(Entries taken from a collection)
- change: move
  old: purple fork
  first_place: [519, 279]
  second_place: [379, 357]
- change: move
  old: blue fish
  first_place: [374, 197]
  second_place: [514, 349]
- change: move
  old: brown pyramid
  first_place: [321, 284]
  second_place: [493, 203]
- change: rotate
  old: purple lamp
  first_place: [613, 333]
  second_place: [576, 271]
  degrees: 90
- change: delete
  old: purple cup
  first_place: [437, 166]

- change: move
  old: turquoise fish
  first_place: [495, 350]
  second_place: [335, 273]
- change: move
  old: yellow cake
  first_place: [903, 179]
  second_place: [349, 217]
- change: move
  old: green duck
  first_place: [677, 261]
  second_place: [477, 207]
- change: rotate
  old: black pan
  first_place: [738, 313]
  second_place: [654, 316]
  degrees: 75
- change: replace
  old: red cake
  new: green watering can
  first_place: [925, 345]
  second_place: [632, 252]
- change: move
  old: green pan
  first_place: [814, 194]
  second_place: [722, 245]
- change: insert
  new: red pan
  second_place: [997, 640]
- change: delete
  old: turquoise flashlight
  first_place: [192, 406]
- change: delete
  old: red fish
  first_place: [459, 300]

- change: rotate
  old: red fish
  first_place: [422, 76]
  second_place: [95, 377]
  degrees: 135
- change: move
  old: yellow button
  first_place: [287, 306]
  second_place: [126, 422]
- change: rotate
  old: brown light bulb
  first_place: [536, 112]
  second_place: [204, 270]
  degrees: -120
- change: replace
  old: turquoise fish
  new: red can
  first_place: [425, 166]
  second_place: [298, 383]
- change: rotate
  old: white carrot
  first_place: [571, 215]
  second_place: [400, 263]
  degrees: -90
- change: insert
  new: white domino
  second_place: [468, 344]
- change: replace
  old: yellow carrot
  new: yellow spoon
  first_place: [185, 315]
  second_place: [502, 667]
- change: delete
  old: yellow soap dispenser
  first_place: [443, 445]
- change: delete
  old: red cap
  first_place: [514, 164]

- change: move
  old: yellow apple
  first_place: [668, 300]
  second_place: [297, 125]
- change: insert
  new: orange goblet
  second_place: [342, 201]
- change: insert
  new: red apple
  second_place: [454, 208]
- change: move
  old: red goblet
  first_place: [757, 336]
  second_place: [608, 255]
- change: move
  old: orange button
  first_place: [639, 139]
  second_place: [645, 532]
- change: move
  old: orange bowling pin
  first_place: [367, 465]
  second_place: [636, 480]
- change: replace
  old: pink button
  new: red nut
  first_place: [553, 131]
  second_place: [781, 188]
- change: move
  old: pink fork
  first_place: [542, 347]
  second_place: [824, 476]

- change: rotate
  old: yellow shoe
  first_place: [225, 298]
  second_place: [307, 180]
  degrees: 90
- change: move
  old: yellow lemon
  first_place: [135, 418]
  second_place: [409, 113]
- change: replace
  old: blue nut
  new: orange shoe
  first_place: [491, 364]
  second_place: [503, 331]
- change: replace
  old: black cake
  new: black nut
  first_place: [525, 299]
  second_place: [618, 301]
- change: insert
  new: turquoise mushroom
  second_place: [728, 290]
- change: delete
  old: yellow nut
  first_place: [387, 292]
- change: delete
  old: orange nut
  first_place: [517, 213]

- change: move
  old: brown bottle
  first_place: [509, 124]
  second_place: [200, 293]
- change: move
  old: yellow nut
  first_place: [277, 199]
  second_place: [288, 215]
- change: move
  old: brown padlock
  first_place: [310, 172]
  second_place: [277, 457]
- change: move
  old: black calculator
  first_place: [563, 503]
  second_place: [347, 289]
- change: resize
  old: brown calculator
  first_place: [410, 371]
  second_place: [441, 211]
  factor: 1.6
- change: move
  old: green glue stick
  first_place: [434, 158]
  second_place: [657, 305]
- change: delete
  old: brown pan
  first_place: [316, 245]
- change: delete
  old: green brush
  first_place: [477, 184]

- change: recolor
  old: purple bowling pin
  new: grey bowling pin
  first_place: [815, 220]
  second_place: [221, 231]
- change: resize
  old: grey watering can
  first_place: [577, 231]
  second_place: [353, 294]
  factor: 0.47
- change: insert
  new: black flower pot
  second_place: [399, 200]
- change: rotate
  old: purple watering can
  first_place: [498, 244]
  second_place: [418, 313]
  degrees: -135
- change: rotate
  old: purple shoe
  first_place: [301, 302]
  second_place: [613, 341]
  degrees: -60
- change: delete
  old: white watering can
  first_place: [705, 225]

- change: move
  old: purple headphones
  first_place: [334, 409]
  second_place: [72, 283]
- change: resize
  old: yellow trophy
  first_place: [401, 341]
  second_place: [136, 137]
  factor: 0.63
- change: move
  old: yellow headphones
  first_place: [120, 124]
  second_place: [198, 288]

- _DIRECTIONS FOR THIS TASK_: Please restate, word for word, the lines of the entries that run from the first line through the one holding "first_place: [814, 194]", and add nothing.

- _RESULT OF THE EXERCISE_:
- change: move
  old: purple fork
  first_place: [519, 279]
  second_place: [379, 357]
- change: move
  old: blue fish
  first_place: [374, 197]
  second_place: [514, 349]
- change: move
  old: brown pyramid
  first_place: [321, 284]
  second_place: [493, 203]
- change: rotate
  old: purple lamp
  first_place: [613, 333]
  second_place: [576, 271]
  degrees: 90
- change: delete
  old: purple cup
  first_place: [437, 166]

- change: move
  old: turquoise fish
  first_place: [495, 350]
  second_place: [335, 273]
- change: move
  old: yellow cake
  first_place: [903, 179]
  second_place: [349, 217]
- change: move
  old: green duck
  first_place: [677, 261]
  second_place: [477, 207]
- change: rotate
  old: black pan
  first_place: [738, 313]
  second_place: [654, 316]
  degrees: 75
- change: replace
  old: red cake
  new: green watering can
  first_place: [925, 345]
  second_place: [632, 252]
- change: move
  old: green pan
  first_place: [814, 194]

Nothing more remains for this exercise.